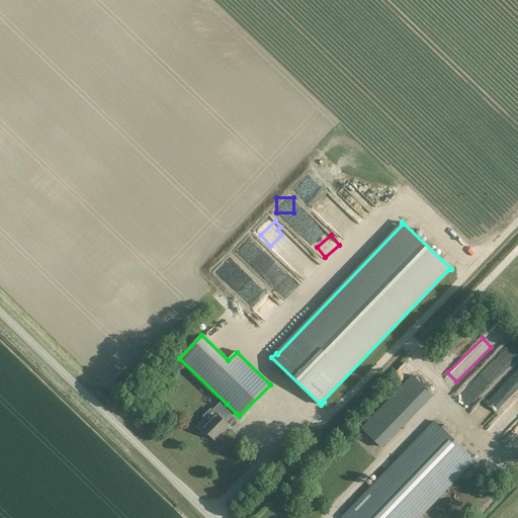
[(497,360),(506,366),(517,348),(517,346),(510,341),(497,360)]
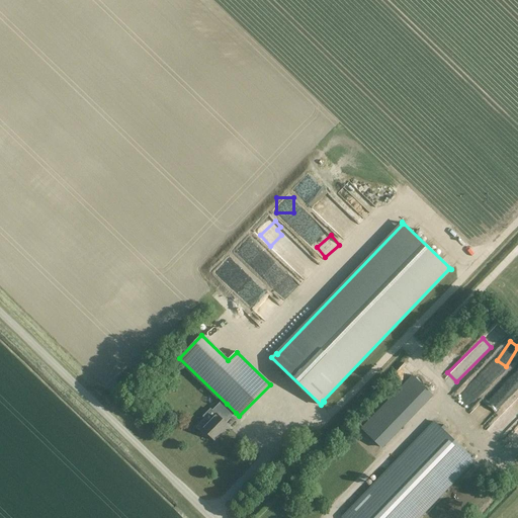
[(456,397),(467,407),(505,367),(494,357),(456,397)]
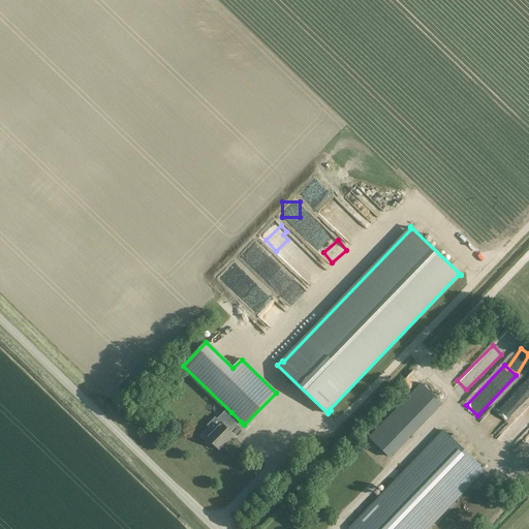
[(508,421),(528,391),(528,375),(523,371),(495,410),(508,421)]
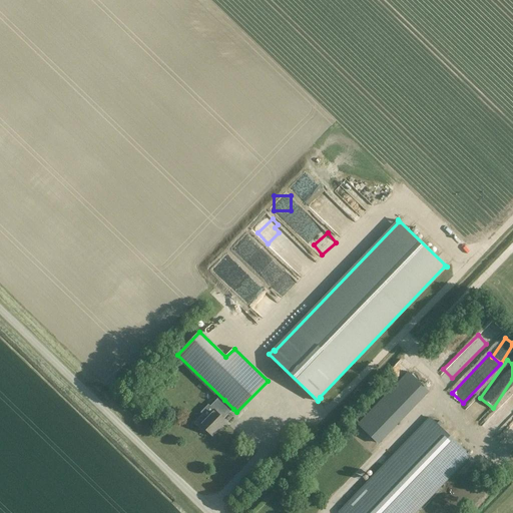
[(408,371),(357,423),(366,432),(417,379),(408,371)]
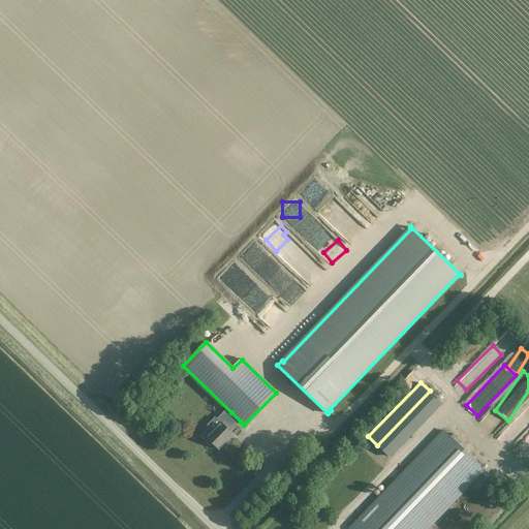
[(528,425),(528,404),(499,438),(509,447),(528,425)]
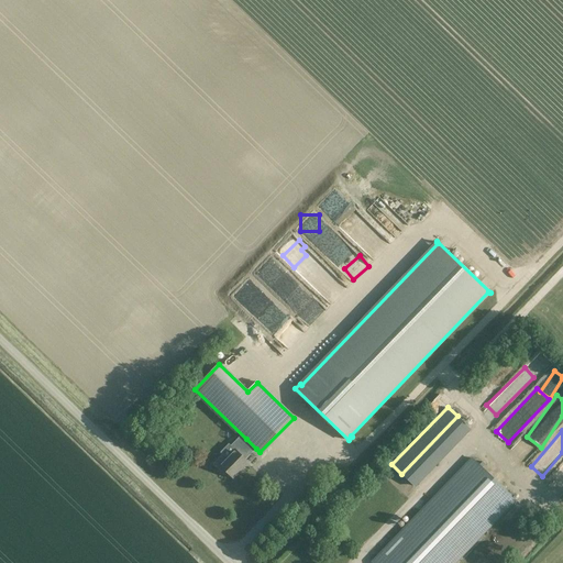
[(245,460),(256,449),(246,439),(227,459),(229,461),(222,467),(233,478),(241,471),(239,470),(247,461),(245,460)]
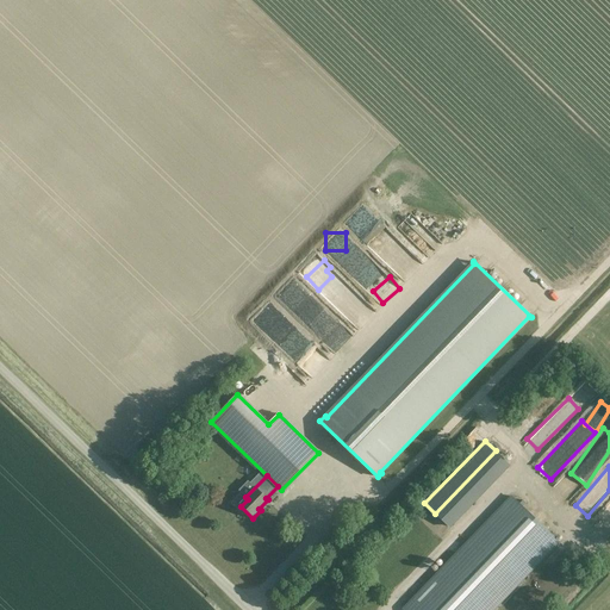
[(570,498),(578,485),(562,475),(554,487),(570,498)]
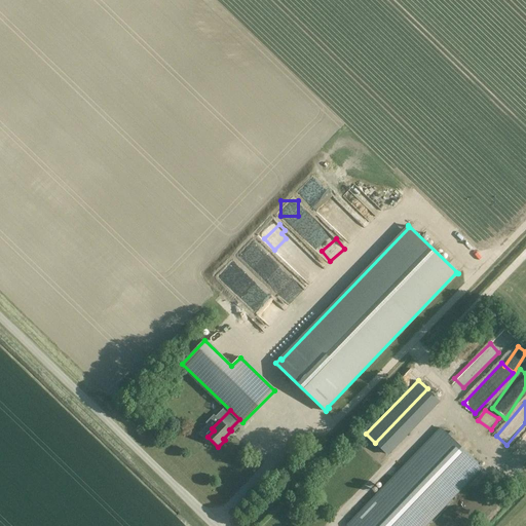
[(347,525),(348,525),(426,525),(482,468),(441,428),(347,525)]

**WHAT IS EXPECTED**
Return exactly the lines from the line with "[(570,498),(578,485),(562,475),(554,487),(570,498)]" through the last line of the data above, both included; pictures do not go in the answer.

**RESULT FOR THIS EXERCISE**
[(570,498),(578,485),(562,475),(554,487),(570,498)]
[(347,525),(348,525),(426,525),(482,468),(441,428),(347,525)]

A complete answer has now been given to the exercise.